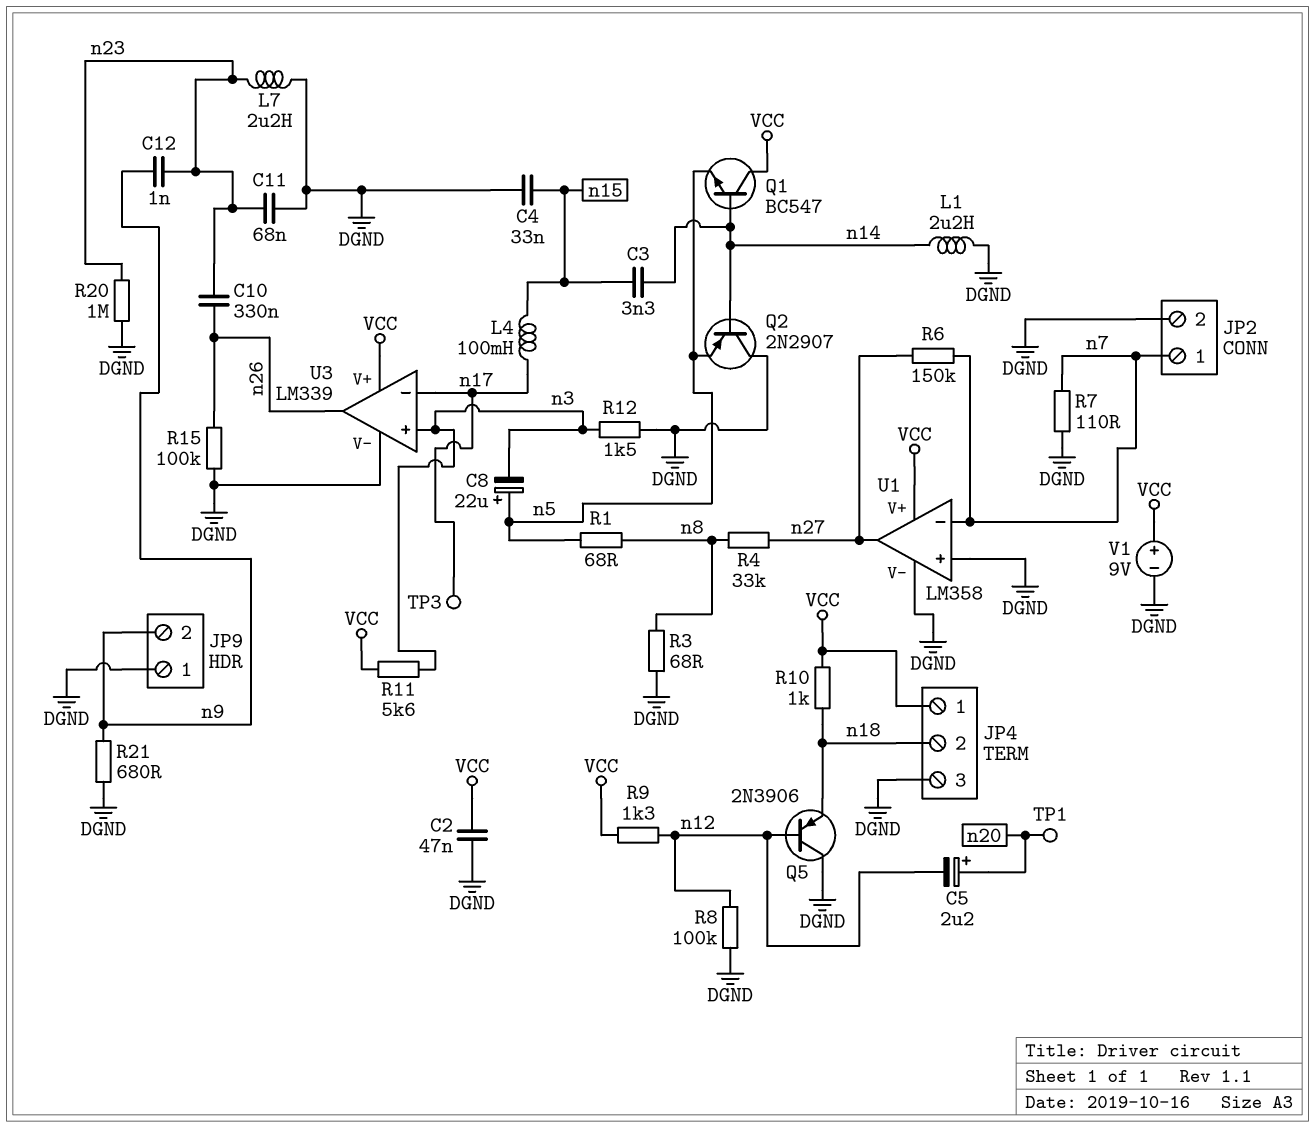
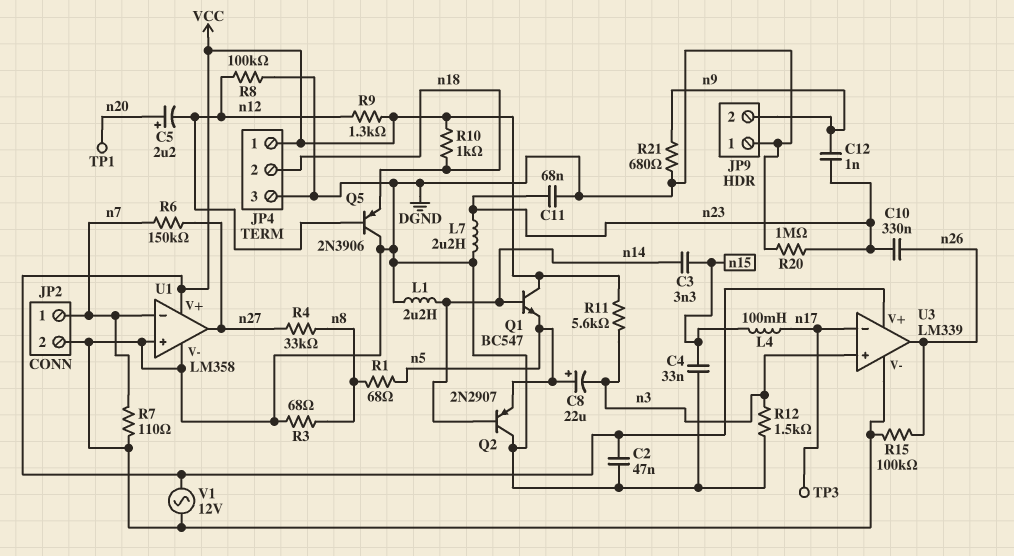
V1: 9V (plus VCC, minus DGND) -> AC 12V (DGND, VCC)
========
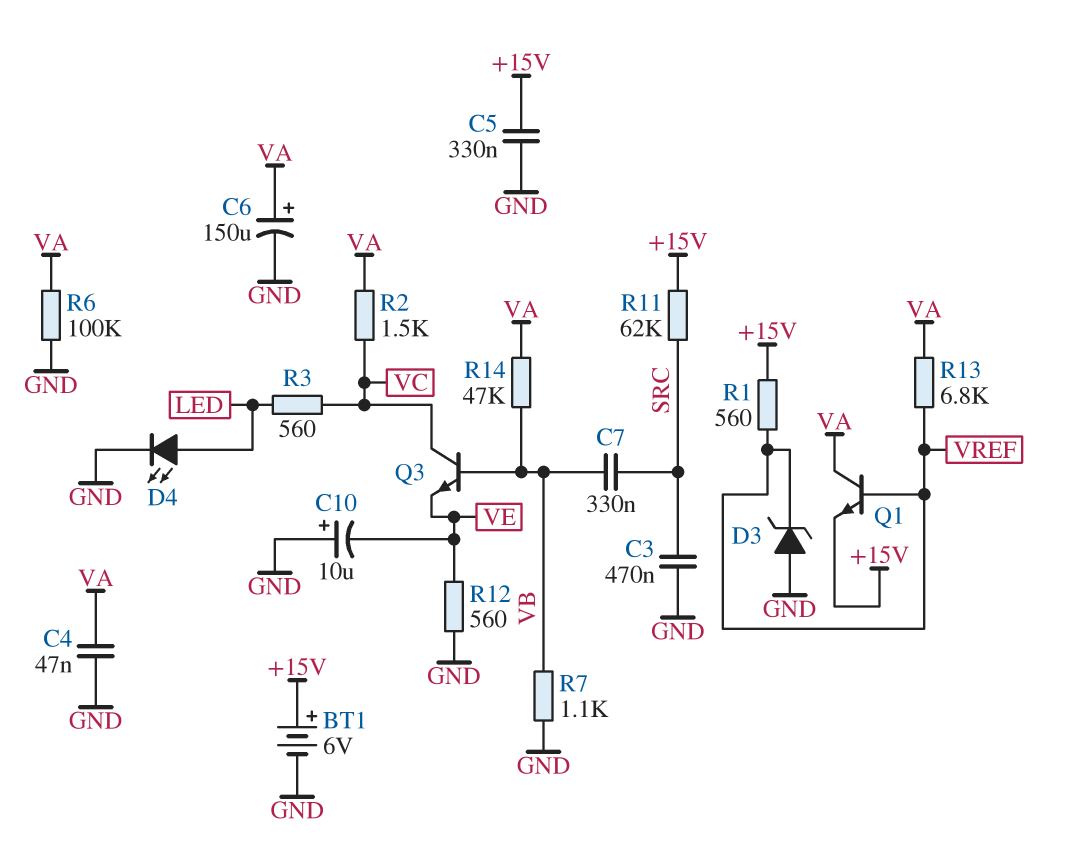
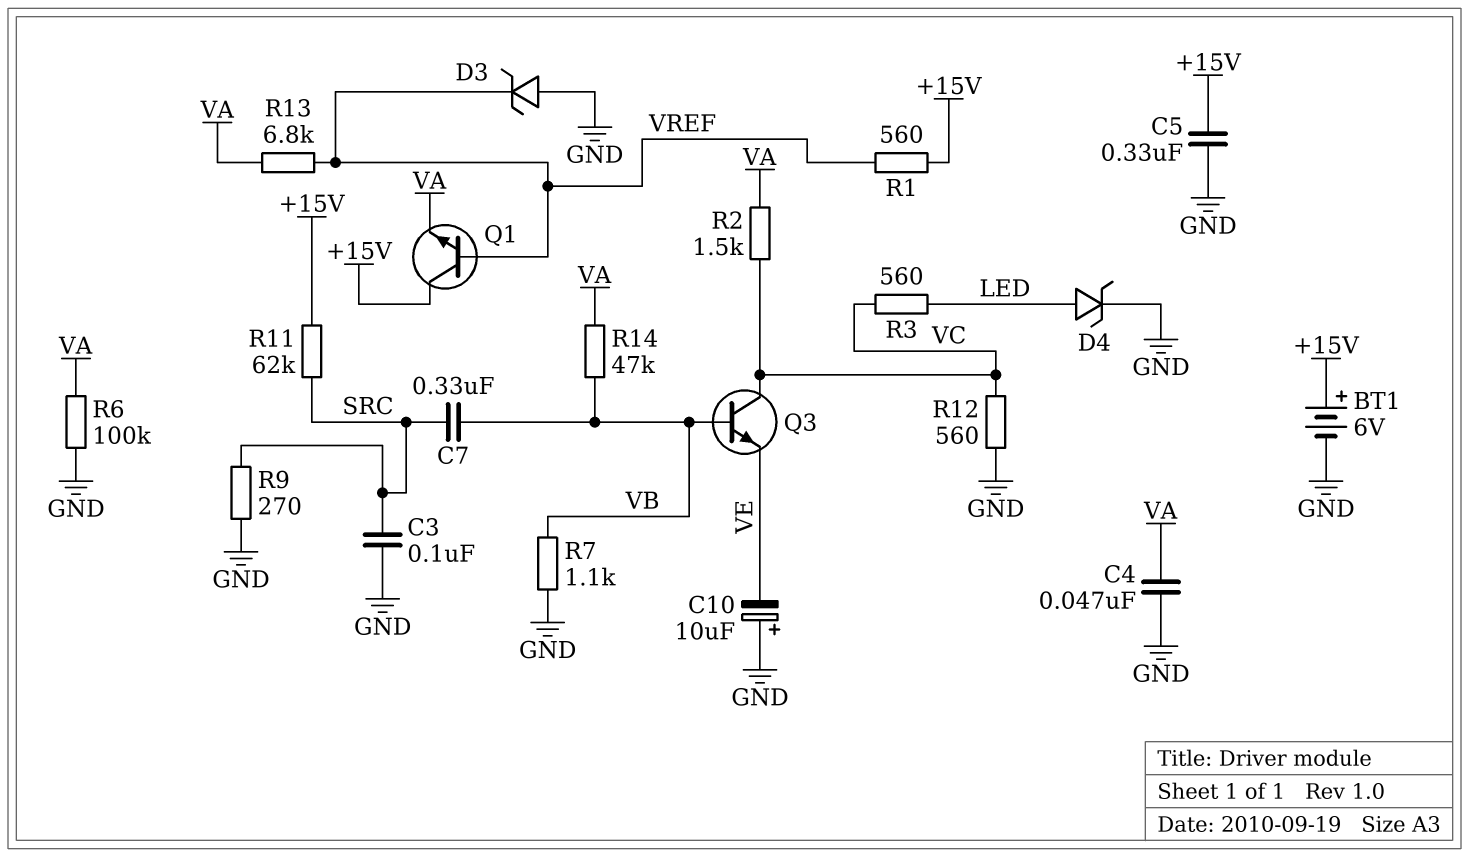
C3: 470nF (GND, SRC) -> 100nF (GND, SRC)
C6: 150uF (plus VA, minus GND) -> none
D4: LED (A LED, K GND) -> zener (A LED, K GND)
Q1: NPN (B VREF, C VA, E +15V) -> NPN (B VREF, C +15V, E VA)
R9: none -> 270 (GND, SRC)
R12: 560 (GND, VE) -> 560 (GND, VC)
========
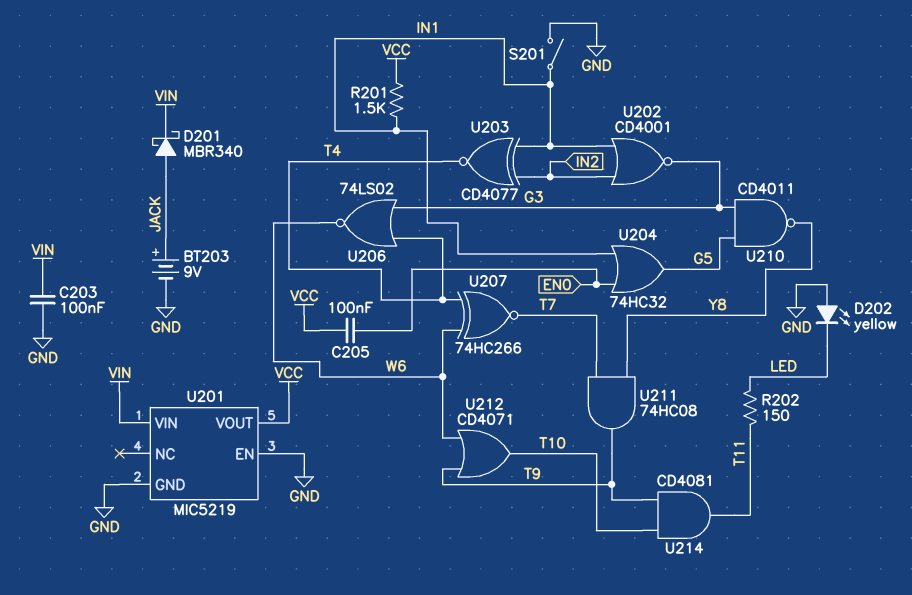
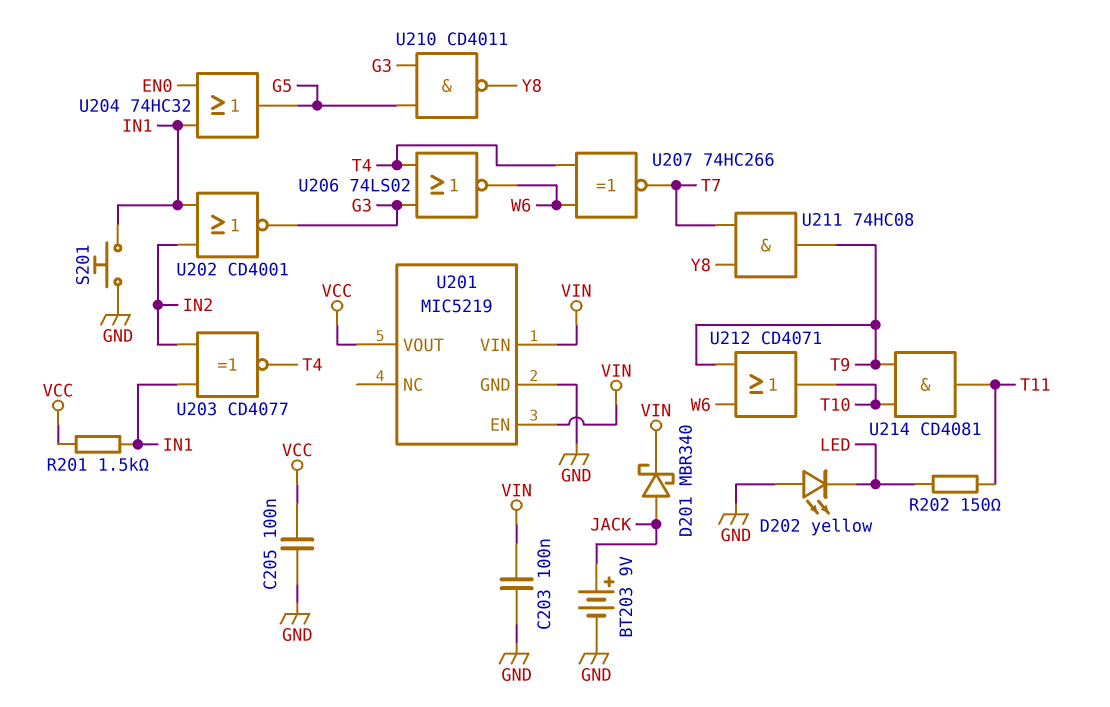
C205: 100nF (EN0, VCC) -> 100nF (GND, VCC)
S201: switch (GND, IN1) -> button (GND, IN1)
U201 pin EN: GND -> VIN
========
Select every line of the records holding the string "minus".

V1: 9V (plus VCC, minus DGND) -> AC 12V (DGND, VCC)
C6: 150uF (plus VA, minus GND) -> none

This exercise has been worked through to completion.